Exercise requirements. Would you transcribe the whole listing exactly and drop its images?

----------------------------------------

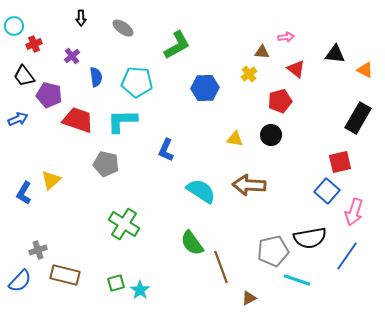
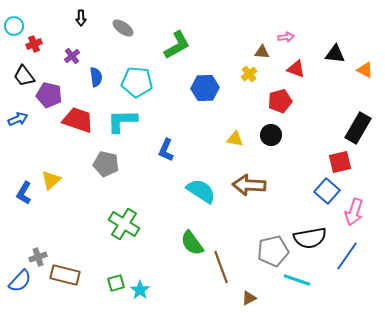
red triangle at (296, 69): rotated 18 degrees counterclockwise
black rectangle at (358, 118): moved 10 px down
gray cross at (38, 250): moved 7 px down
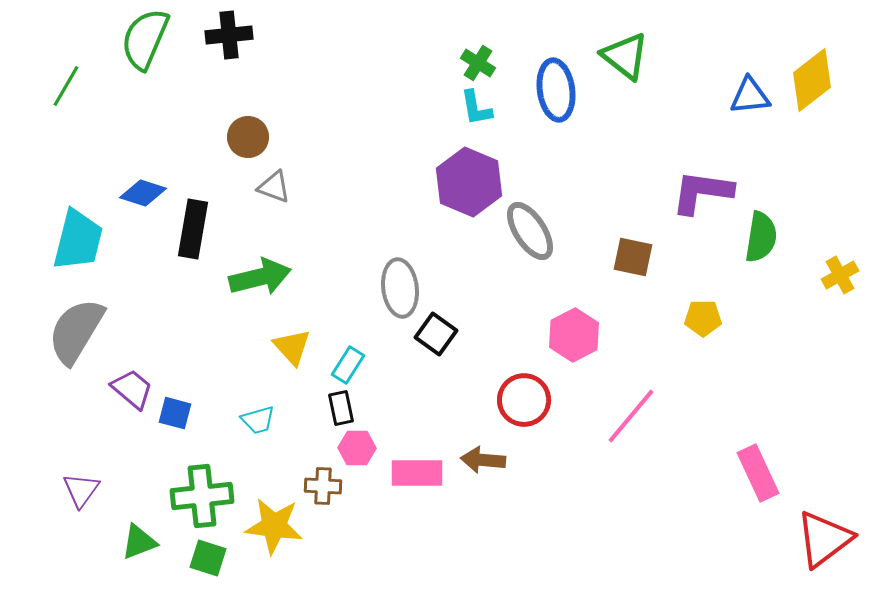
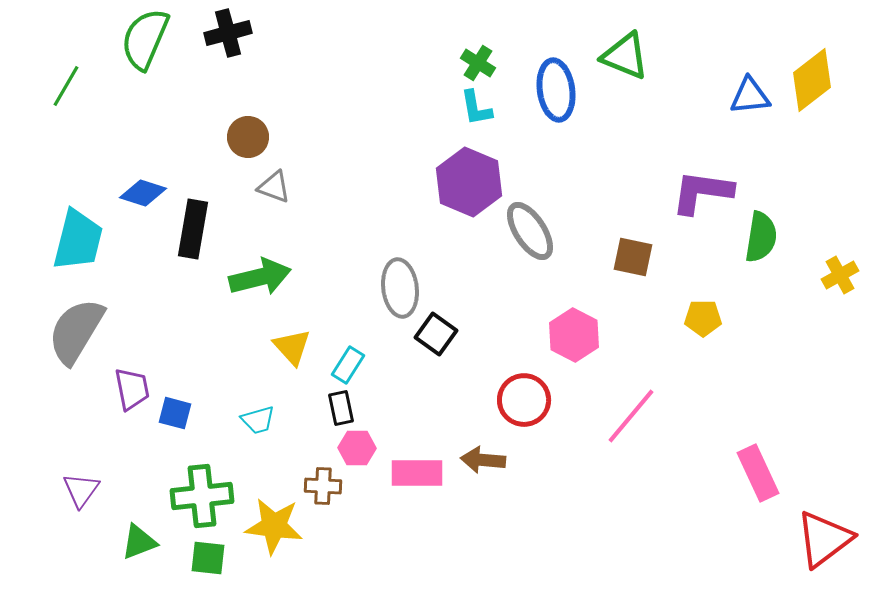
black cross at (229, 35): moved 1 px left, 2 px up; rotated 9 degrees counterclockwise
green triangle at (625, 56): rotated 16 degrees counterclockwise
pink hexagon at (574, 335): rotated 6 degrees counterclockwise
purple trapezoid at (132, 389): rotated 39 degrees clockwise
green square at (208, 558): rotated 12 degrees counterclockwise
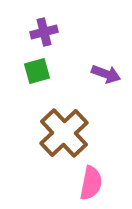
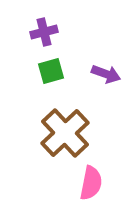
green square: moved 14 px right
brown cross: moved 1 px right
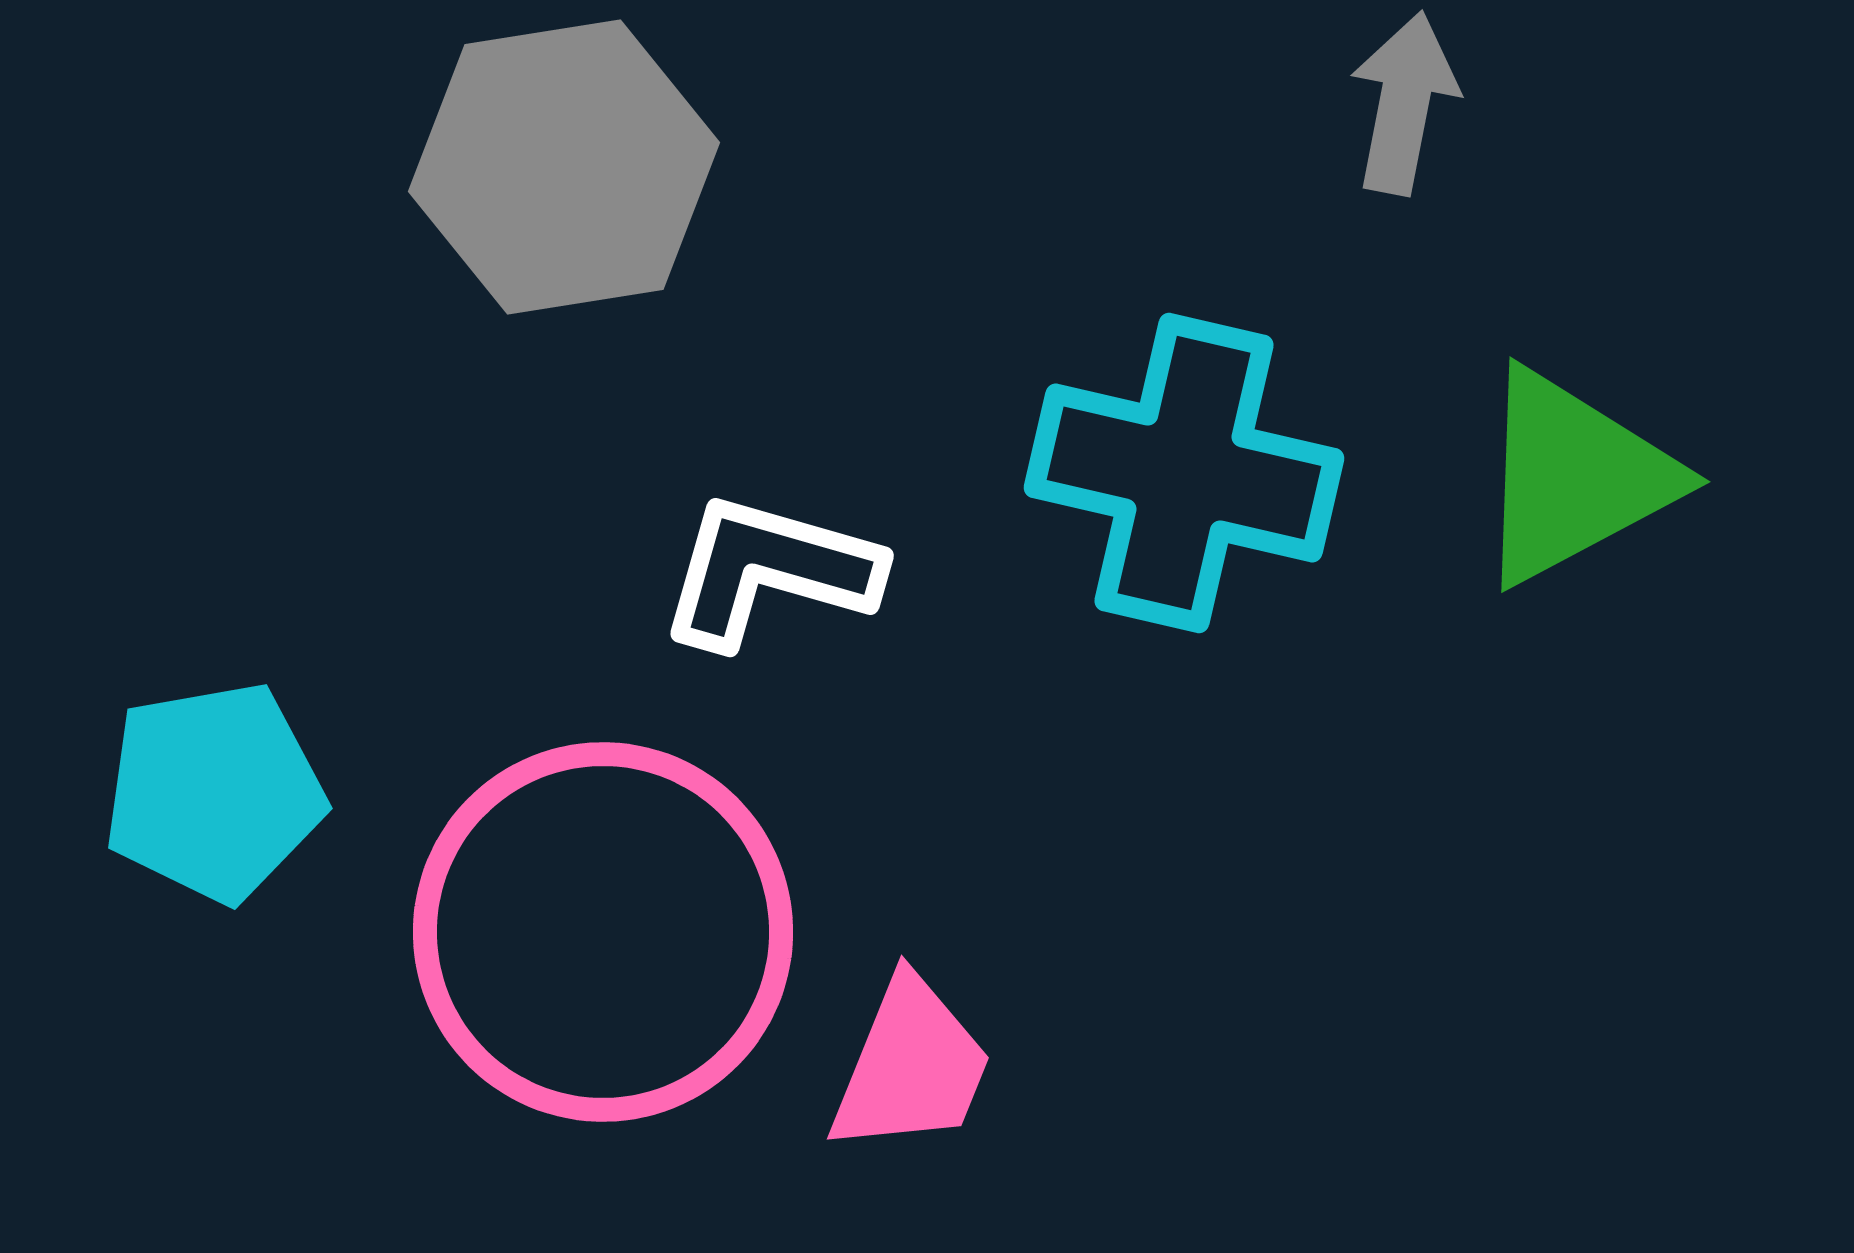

----------------------------------------

Answer.
red triangle at (296, 69): rotated 18 degrees counterclockwise
black rectangle at (358, 118): moved 10 px down
gray cross at (38, 250): moved 7 px down
black cross at (229, 35): moved 1 px left, 2 px up; rotated 9 degrees counterclockwise
green triangle at (625, 56): rotated 16 degrees counterclockwise
pink hexagon at (574, 335): rotated 6 degrees counterclockwise
purple trapezoid at (132, 389): rotated 39 degrees clockwise
green square at (208, 558): rotated 12 degrees counterclockwise
green square: moved 14 px right
brown cross: moved 1 px right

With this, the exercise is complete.